**EXERCISE OBJECTIVE:**
Give the number of lines in the material below that contain the word "degrees". No other content is needed.

**GIVEN MATERIAL:**
• • • • •
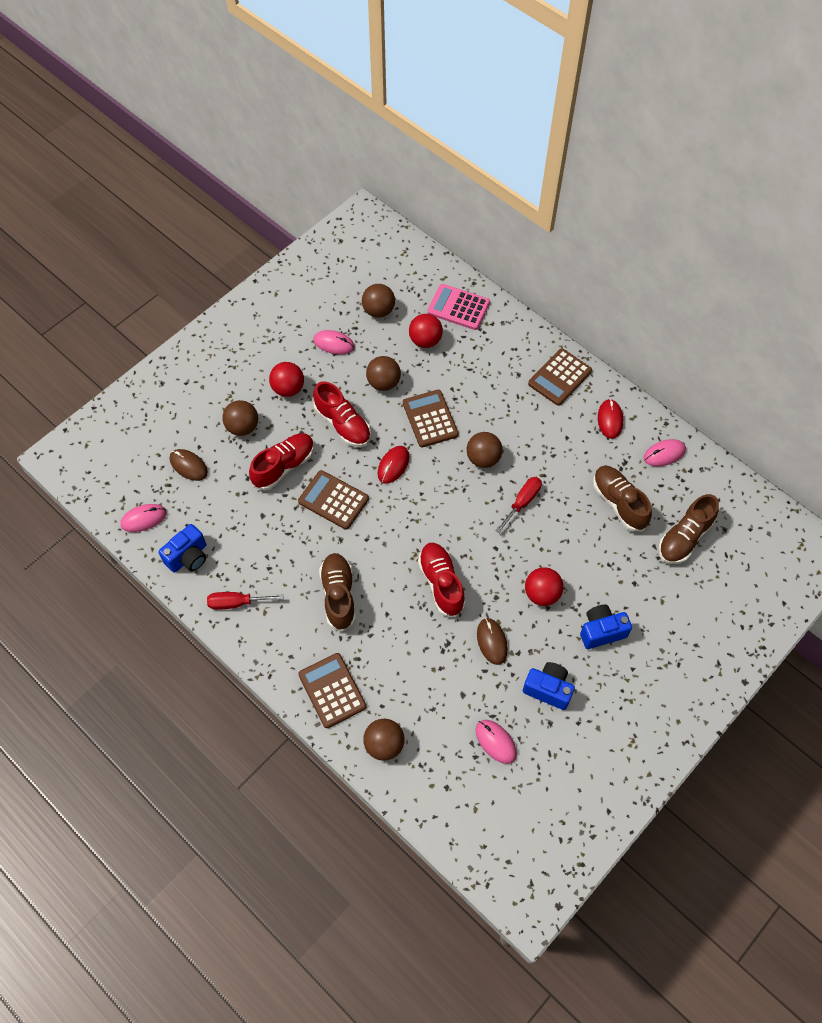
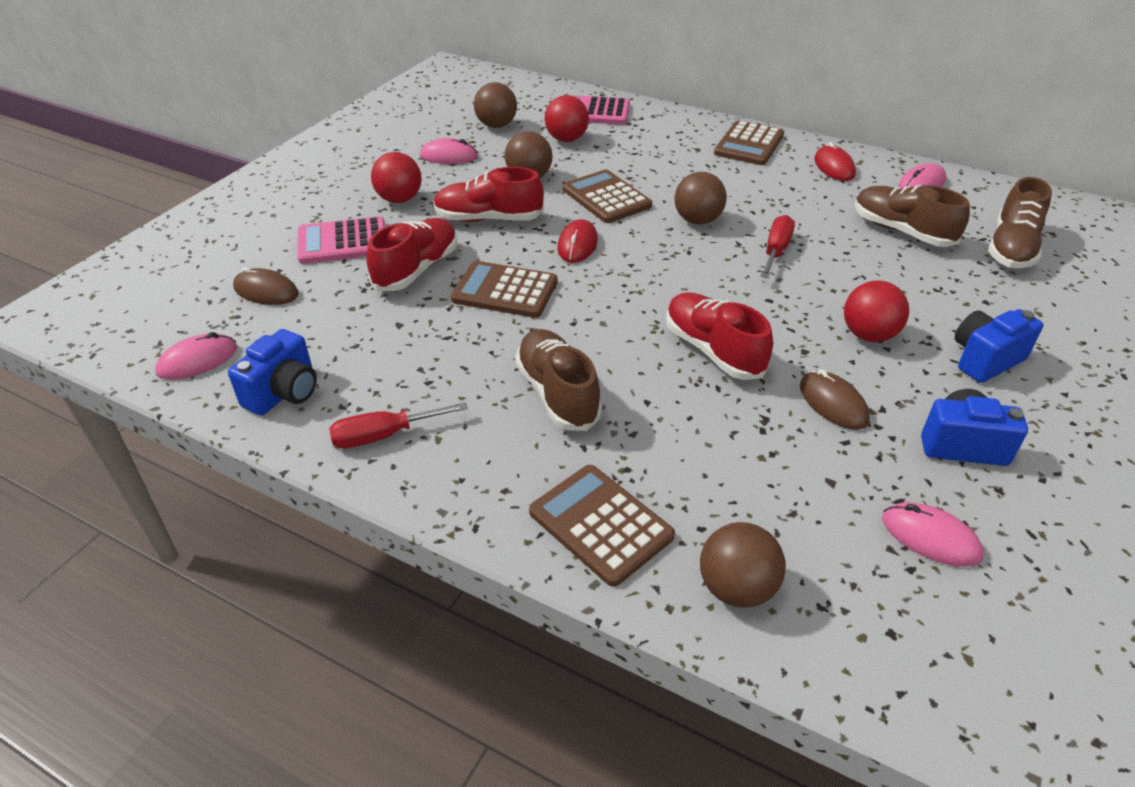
camera: 15 degrees left, 20 degrees down
(242, 427) = (343, 242): brown ball -> pink calculator
(343, 424) = (489, 219): red shoe -> red shoe turned 150 degrees clockwise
• • • • •
**EXPECTED OUTPUT:**
2